AVAILABLE RECORDS START

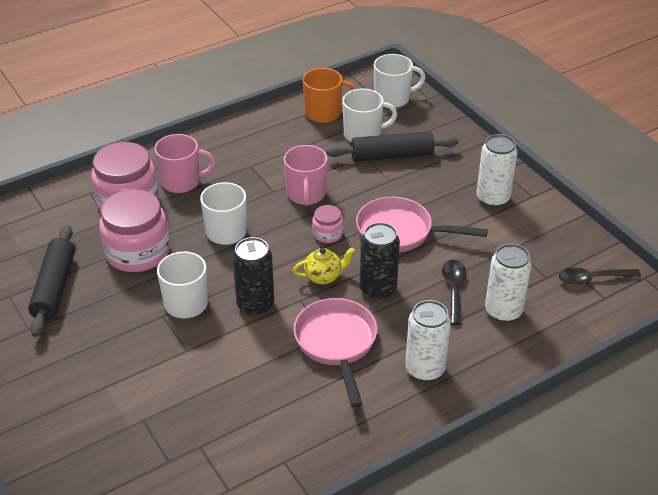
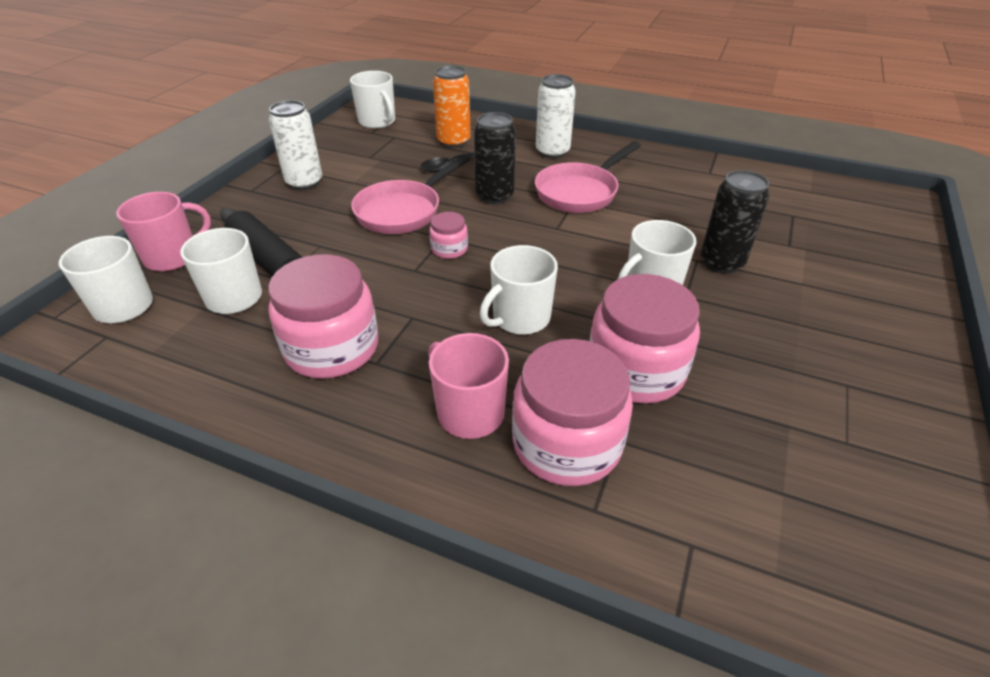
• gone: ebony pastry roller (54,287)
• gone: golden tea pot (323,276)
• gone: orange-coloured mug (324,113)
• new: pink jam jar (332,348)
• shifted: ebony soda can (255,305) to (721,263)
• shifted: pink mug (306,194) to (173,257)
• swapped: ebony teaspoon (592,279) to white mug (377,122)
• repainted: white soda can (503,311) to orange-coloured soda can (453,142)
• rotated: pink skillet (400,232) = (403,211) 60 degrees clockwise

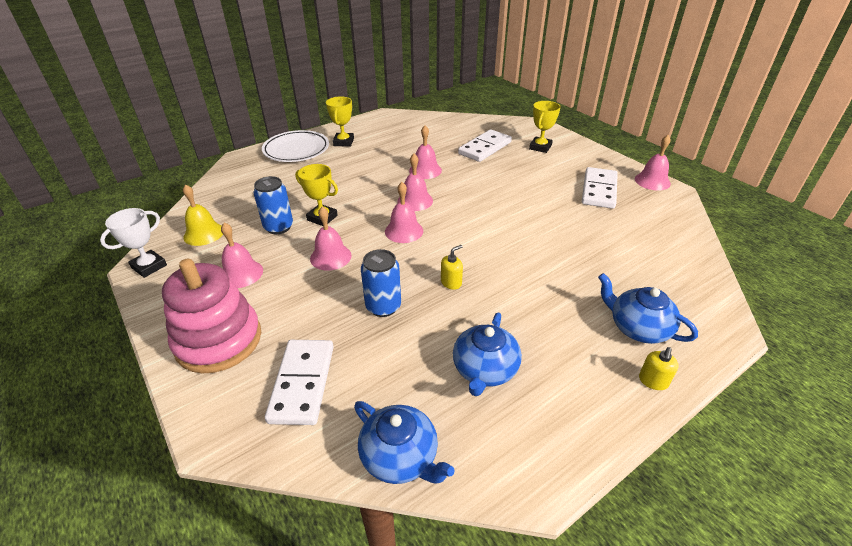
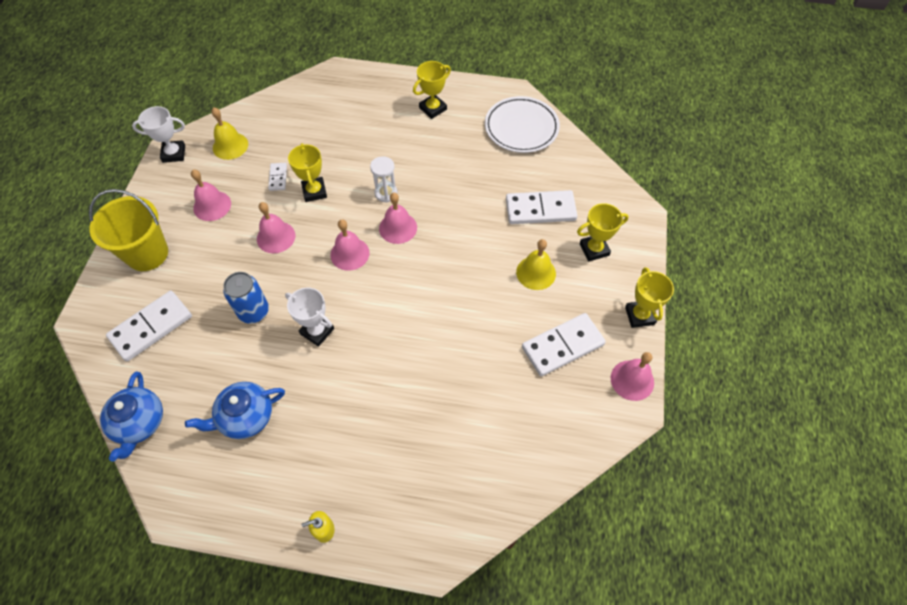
• gone: pink hand bell (425,170)
• gone: blue tea pot (638,328)
• new: white hourglass (386,193)
• new: golden hand bell (536,272)
• new: golden trophy (639,315)
• shifted: white plate (296,150) to (521,128)
• swapped: pink ring stacker (218,340) to golden sand bucket (147,254)
• swapped: blue soda can (278,227) to white domino (278,178)
• swapped: golden soap pump (451,282) to white trophy (317,331)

AVAILABLE RECORDS END

## TO DO
The lines from the one containing "tea pot (323,276)" through the final line of the data are to be repeated exactly, with both ends included and all pictures left out.

## WRITTEN ANSWER
• gone: golden tea pot (323,276)
• gone: orange-coloured mug (324,113)
• new: pink jam jar (332,348)
• shifted: ebony soda can (255,305) to (721,263)
• shifted: pink mug (306,194) to (173,257)
• swapped: ebony teaspoon (592,279) to white mug (377,122)
• repainted: white soda can (503,311) to orange-coloured soda can (453,142)
• rotated: pink skillet (400,232) = (403,211) 60 degrees clockwise

• gone: pink hand bell (425,170)
• gone: blue tea pot (638,328)
• new: white hourglass (386,193)
• new: golden hand bell (536,272)
• new: golden trophy (639,315)
• shifted: white plate (296,150) to (521,128)
• swapped: pink ring stacker (218,340) to golden sand bucket (147,254)
• swapped: blue soda can (278,227) to white domino (278,178)
• swapped: golden soap pump (451,282) to white trophy (317,331)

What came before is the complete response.